*** Begin section ***

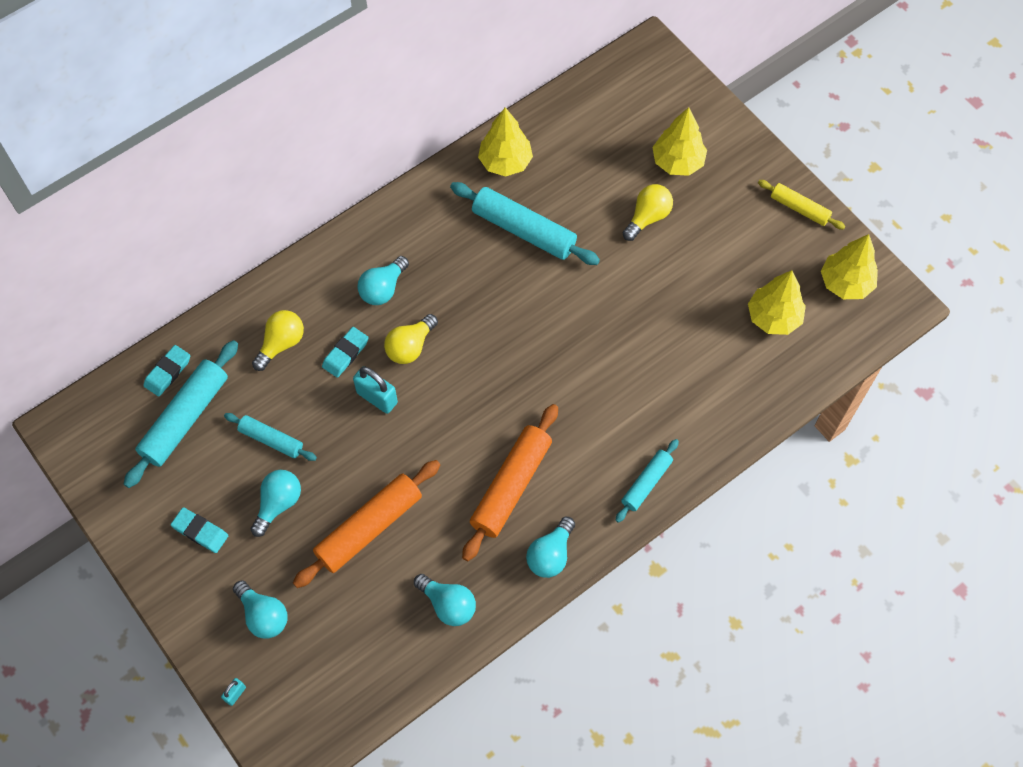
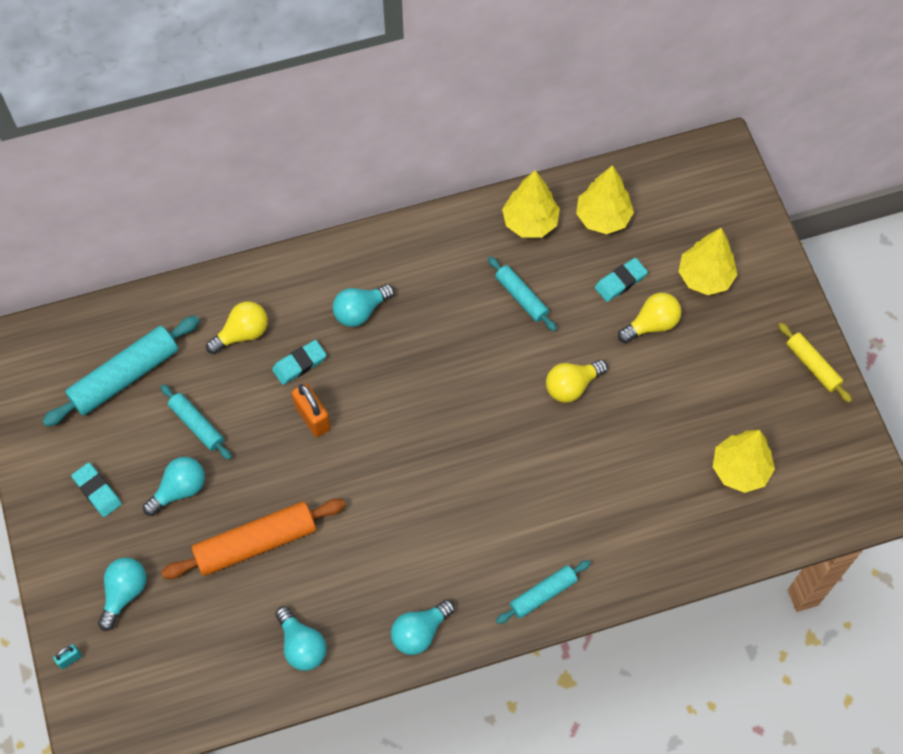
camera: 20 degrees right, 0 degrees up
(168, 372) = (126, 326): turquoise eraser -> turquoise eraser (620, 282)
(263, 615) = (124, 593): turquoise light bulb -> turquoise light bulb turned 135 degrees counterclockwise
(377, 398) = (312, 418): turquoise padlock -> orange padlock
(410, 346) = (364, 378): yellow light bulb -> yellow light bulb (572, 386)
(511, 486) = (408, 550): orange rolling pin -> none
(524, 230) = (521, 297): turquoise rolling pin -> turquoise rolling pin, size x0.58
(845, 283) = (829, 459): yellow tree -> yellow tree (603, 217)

*** End section ***

Task statement. Retype, without any change, the lines from the one containing "(377, 398) = (312, 418): turquoise" through the final line of the material above, and no others.

Task response.
(377, 398) = (312, 418): turquoise padlock -> orange padlock
(410, 346) = (364, 378): yellow light bulb -> yellow light bulb (572, 386)
(511, 486) = (408, 550): orange rolling pin -> none
(524, 230) = (521, 297): turquoise rolling pin -> turquoise rolling pin, size x0.58
(845, 283) = (829, 459): yellow tree -> yellow tree (603, 217)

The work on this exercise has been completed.